--- EXERCISE DATA Enclosed Below ---

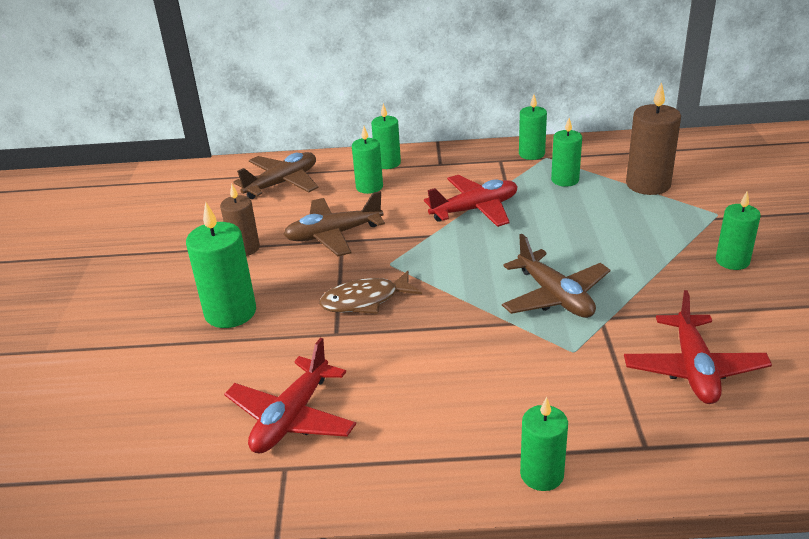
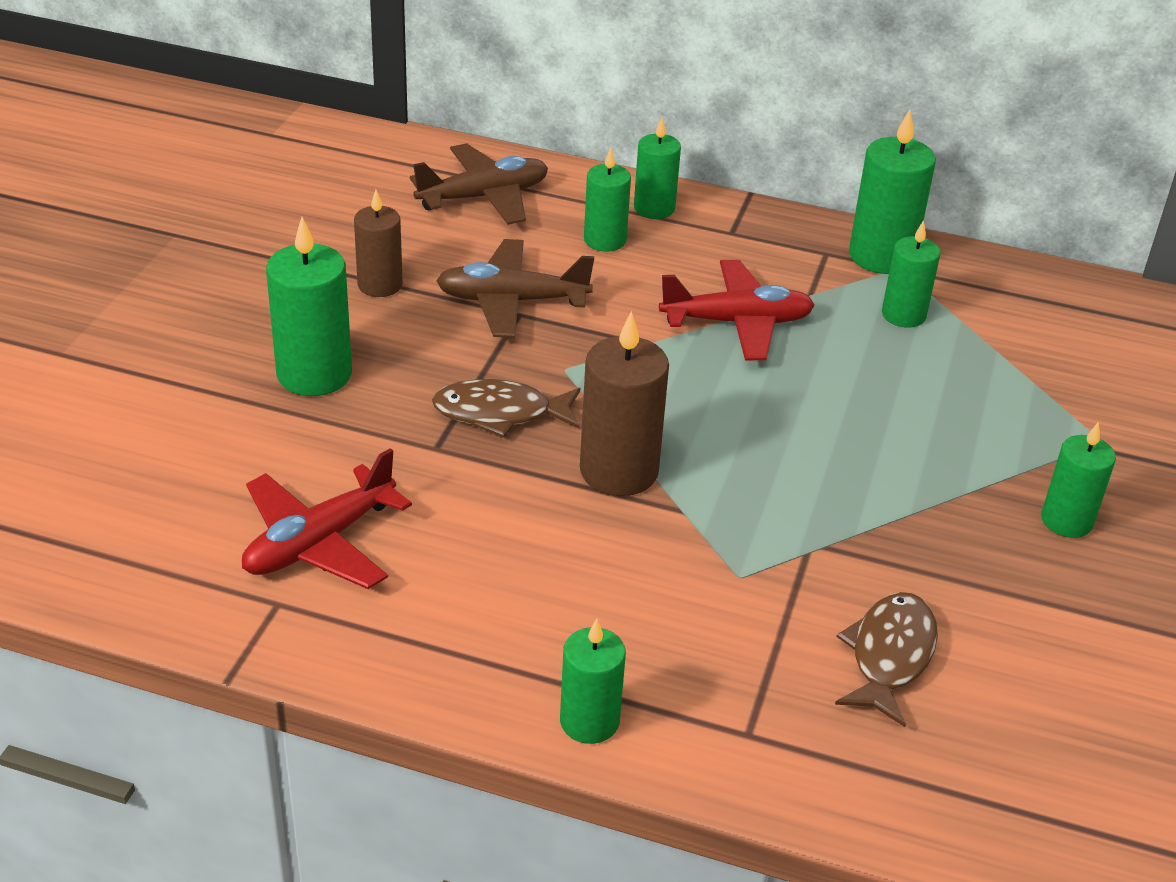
camera: 15 degrees right, 5 degrees up
(531, 154) = (881, 256): green candle -> green candle, size x1.55
(555, 296) = (766, 491): brown plane -> none
(648, 184) = (1027, 361): brown candle -> brown candle (619, 471)
(693, 369) = (889, 656): red plane -> brown fish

--- End of Enclosed EXERCISE DATA ---

• _ABOUT THIS EXERCISE_
Please output the line that contains "(555, 296) = (766, 491): brown plane -> none" and every line after it in the entries above, exactly, and nothing more.

• _RESULT_
(555, 296) = (766, 491): brown plane -> none
(648, 184) = (1027, 361): brown candle -> brown candle (619, 471)
(693, 369) = (889, 656): red plane -> brown fish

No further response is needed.